## TASK GOAL
The lines to be set down run from the line containing "pink boat [107,322,206,391] -> none" through the final line of the data below; print them exactly and print nothing else.

#### DATASET CONTENT ####

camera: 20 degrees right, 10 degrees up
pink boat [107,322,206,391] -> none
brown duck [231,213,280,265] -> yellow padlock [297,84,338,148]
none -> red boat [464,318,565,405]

####

## TASK ANSWER
pink boat [107,322,206,391] -> none
brown duck [231,213,280,265] -> yellow padlock [297,84,338,148]
none -> red boat [464,318,565,405]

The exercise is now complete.